| What you will do |
Everything from the line containing "STEPPER2 pin IN2: D5 -> D8" to the last line of the records must be returned verbatim; nothing else belongs in the output.

⟨

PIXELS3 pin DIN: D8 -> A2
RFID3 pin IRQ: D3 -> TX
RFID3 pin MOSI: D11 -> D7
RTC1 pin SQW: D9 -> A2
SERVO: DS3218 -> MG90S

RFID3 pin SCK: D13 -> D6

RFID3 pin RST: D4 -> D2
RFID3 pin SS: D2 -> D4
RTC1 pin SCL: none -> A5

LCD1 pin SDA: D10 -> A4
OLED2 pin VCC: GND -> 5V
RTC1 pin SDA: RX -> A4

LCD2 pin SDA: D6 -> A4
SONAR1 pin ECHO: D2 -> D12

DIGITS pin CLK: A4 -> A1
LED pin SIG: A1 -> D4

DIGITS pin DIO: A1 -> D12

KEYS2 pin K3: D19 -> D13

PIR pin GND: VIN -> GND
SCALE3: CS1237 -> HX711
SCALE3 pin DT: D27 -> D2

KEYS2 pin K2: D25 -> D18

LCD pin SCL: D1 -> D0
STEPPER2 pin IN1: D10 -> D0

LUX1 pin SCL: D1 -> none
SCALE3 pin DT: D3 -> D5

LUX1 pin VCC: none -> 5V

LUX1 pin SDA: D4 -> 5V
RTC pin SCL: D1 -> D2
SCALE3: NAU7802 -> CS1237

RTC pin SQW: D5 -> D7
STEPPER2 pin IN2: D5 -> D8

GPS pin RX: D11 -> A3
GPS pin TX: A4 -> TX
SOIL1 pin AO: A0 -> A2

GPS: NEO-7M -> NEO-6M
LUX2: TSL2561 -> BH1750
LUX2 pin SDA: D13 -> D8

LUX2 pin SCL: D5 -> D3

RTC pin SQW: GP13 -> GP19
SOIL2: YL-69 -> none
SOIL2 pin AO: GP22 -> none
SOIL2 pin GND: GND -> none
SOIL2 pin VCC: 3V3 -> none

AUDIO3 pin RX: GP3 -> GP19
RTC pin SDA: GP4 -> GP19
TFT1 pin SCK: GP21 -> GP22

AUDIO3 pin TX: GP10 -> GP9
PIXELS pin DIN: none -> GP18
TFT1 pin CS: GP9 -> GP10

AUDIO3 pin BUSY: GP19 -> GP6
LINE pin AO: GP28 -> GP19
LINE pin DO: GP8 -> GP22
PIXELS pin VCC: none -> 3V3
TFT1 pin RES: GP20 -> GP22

⟩

| Output of the exercise |
STEPPER2 pin IN2: D5 -> D8

GPS pin RX: D11 -> A3
GPS pin TX: A4 -> TX
SOIL1 pin AO: A0 -> A2

GPS: NEO-7M -> NEO-6M
LUX2: TSL2561 -> BH1750
LUX2 pin SDA: D13 -> D8

LUX2 pin SCL: D5 -> D3

RTC pin SQW: GP13 -> GP19
SOIL2: YL-69 -> none
SOIL2 pin AO: GP22 -> none
SOIL2 pin GND: GND -> none
SOIL2 pin VCC: 3V3 -> none

AUDIO3 pin RX: GP3 -> GP19
RTC pin SDA: GP4 -> GP19
TFT1 pin SCK: GP21 -> GP22

AUDIO3 pin TX: GP10 -> GP9
PIXELS pin DIN: none -> GP18
TFT1 pin CS: GP9 -> GP10

AUDIO3 pin BUSY: GP19 -> GP6
LINE pin AO: GP28 -> GP19
LINE pin DO: GP8 -> GP22
PIXELS pin VCC: none -> 3V3
TFT1 pin RES: GP20 -> GP22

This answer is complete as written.